* WHAT THE TASK REQUIRES: Starting at the first line of the material below and stopping after the line that includes "R103: 680k (DRV, X0) -> none", write the lines out again exactly. Drop any pictures.

* PROVIDED MATERIAL:
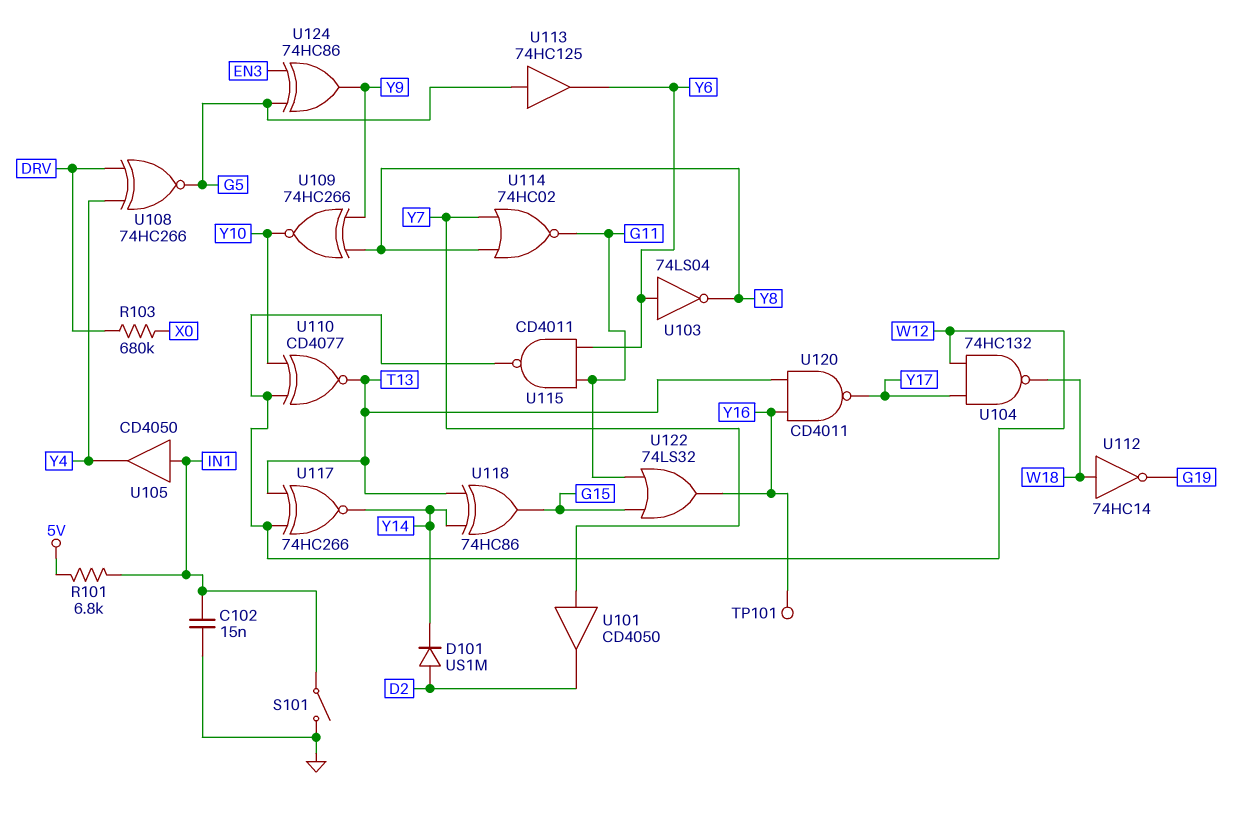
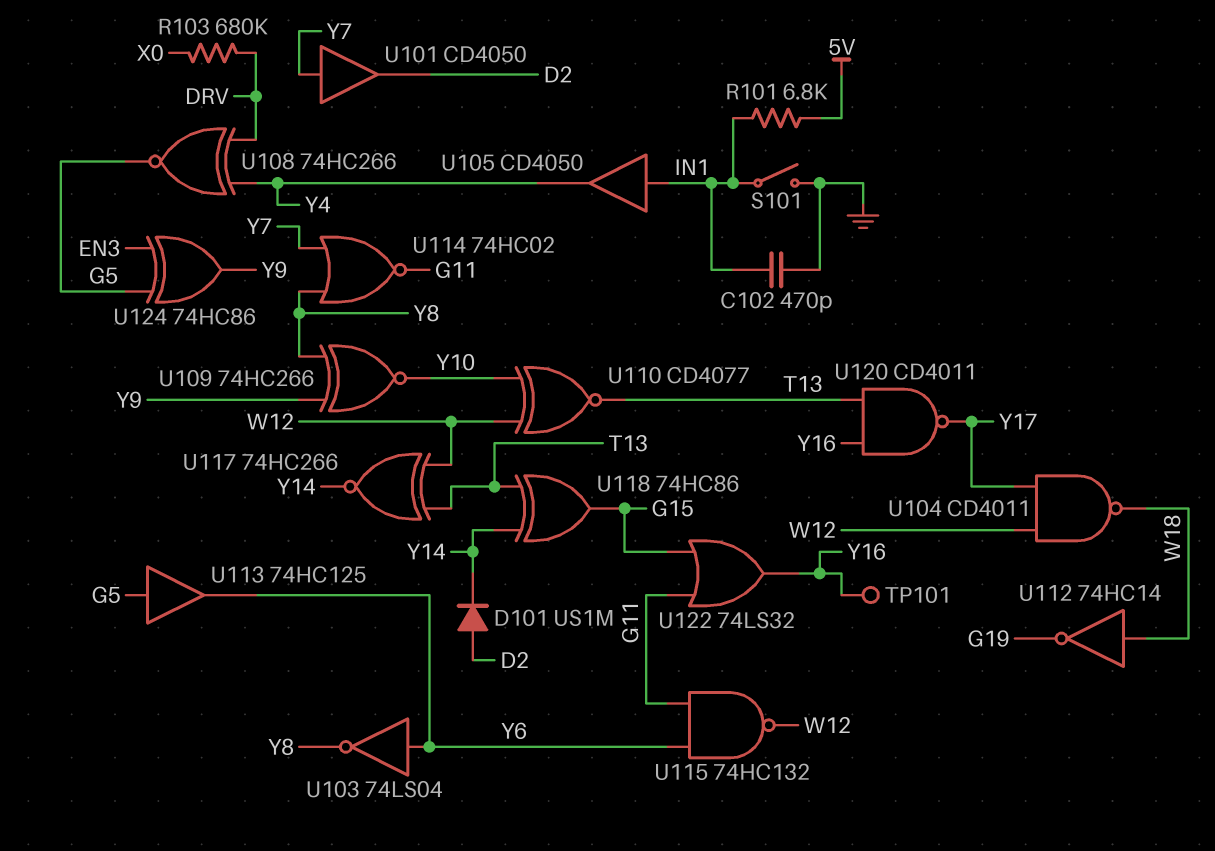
C102: 15nF (GND, IN1) -> 470pF (GND, IN1)
U104: NAND 74HC132 (in W12, in Y17, out W18) -> NAND CD4011 (in W12, in Y17, out W18)
U115: NAND CD4011 (in G11, in Y6, out W12) -> NAND 74HC132 (in G11, in Y6, out W12)

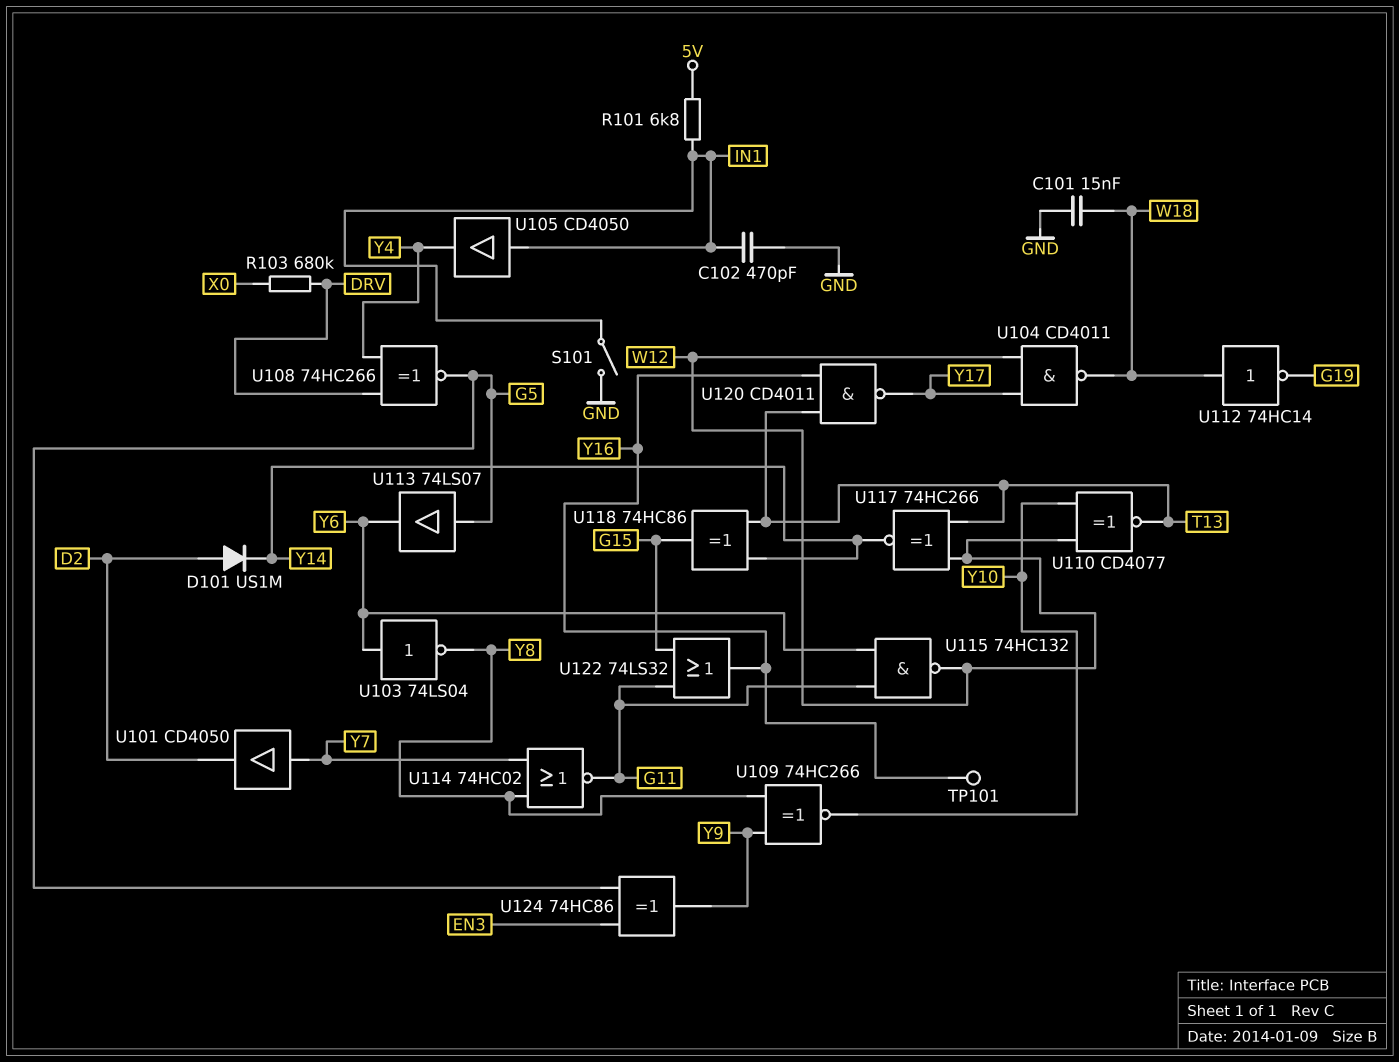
C101: none -> 15nF (GND, W18)
U113: buffer 74HC125 (in G5, out Y6) -> buffer 74LS07 (in G5, out Y6)

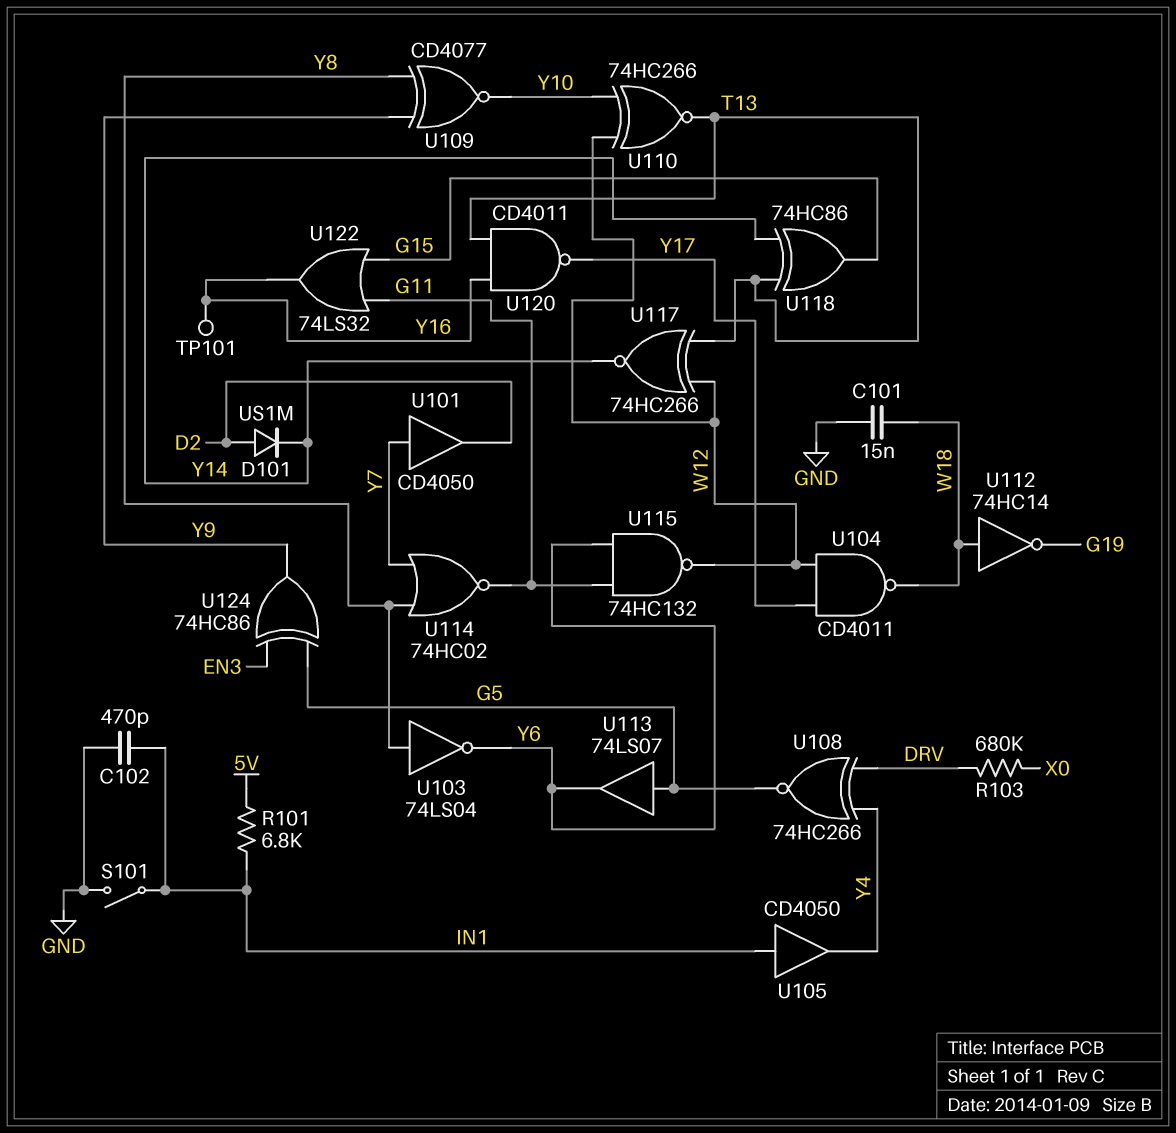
U103: NOT 74LS04 (in Y6, out Y8) -> NOT 74LS04 (in Y8, out Y6)
U109: XNOR 74HC266 (in Y8, in Y9, out Y10) -> XNOR CD4077 (in Y8, in Y9, out Y10)
U110: XNOR CD4077 (in W12, in Y10, out T13) -> XNOR 74HC266 (in W12, in Y10, out T13)

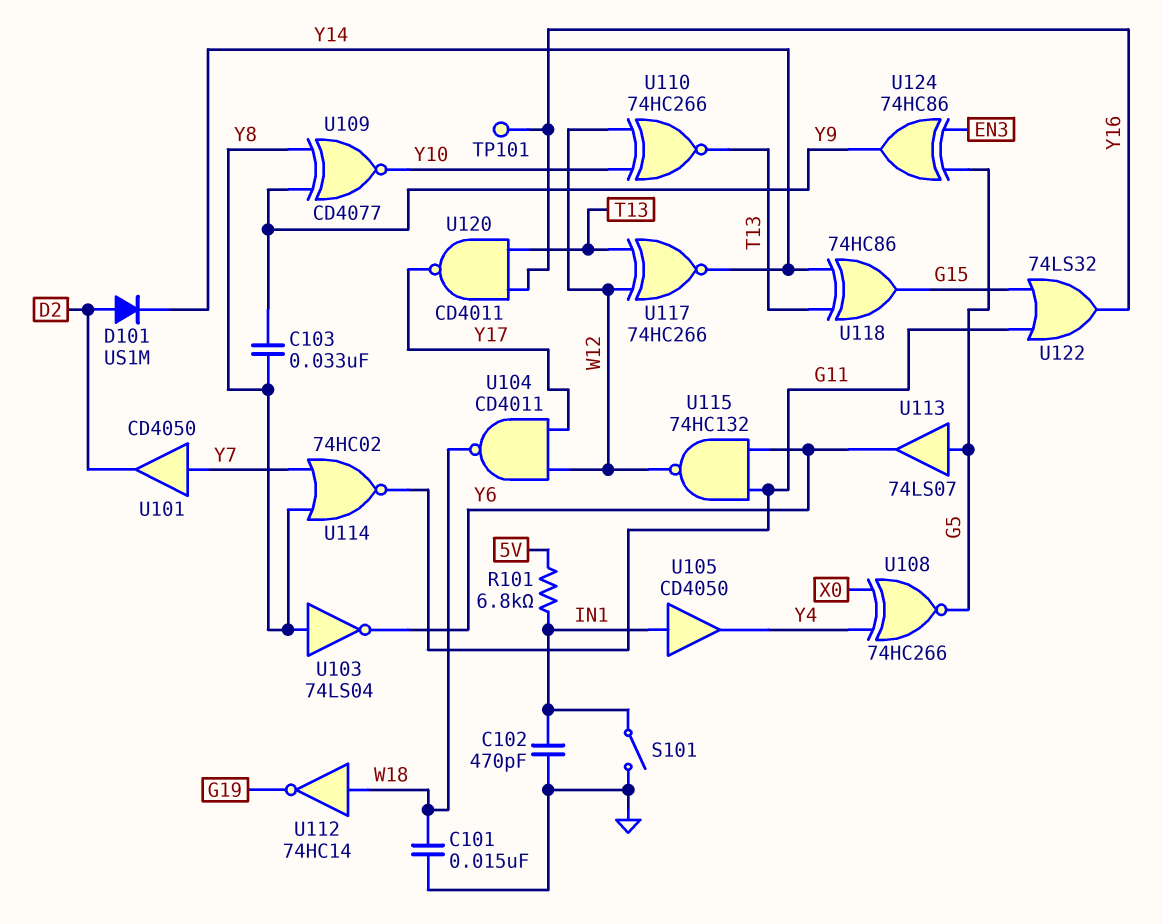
C103: none -> 33nF (Y8, Y9)
R103: 680k (DRV, X0) -> none
U108: XNOR 74HC266 (in DRV, in Y4, out G5) -> XNOR 74HC266 (in X0, in Y4, out G5)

* YOUR RESPONSE:
C102: 15nF (GND, IN1) -> 470pF (GND, IN1)
U104: NAND 74HC132 (in W12, in Y17, out W18) -> NAND CD4011 (in W12, in Y17, out W18)
U115: NAND CD4011 (in G11, in Y6, out W12) -> NAND 74HC132 (in G11, in Y6, out W12)

C101: none -> 15nF (GND, W18)
U113: buffer 74HC125 (in G5, out Y6) -> buffer 74LS07 (in G5, out Y6)

U103: NOT 74LS04 (in Y6, out Y8) -> NOT 74LS04 (in Y8, out Y6)
U109: XNOR 74HC266 (in Y8, in Y9, out Y10) -> XNOR CD4077 (in Y8, in Y9, out Y10)
U110: XNOR CD4077 (in W12, in Y10, out T13) -> XNOR 74HC266 (in W12, in Y10, out T13)

C103: none -> 33nF (Y8, Y9)
R103: 680k (DRV, X0) -> none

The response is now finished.